Task instructions:
Give every line below again, exactly as it appears.

Exercise material:
==================================================

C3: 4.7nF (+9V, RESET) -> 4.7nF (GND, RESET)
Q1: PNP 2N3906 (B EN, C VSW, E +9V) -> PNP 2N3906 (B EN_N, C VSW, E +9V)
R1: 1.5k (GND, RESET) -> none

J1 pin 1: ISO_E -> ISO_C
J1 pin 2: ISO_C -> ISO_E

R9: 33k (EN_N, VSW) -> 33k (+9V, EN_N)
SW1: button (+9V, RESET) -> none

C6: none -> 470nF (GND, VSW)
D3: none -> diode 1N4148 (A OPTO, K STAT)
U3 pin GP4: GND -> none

==================================================

Solution for this problem:
C3: 4.7nF (+9V, RESET) -> 4.7nF (GND, RESET)
Q1: PNP 2N3906 (B EN, C VSW, E +9V) -> PNP 2N3906 (B EN_N, C VSW, E +9V)
R1: 1.5k (GND, RESET) -> none

J1 pin 1: ISO_E -> ISO_C
J1 pin 2: ISO_C -> ISO_E

R9: 33k (EN_N, VSW) -> 33k (+9V, EN_N)
SW1: button (+9V, RESET) -> none

C6: none -> 470nF (GND, VSW)
D3: none -> diode 1N4148 (A OPTO, K STAT)
U3 pin GP4: GND -> none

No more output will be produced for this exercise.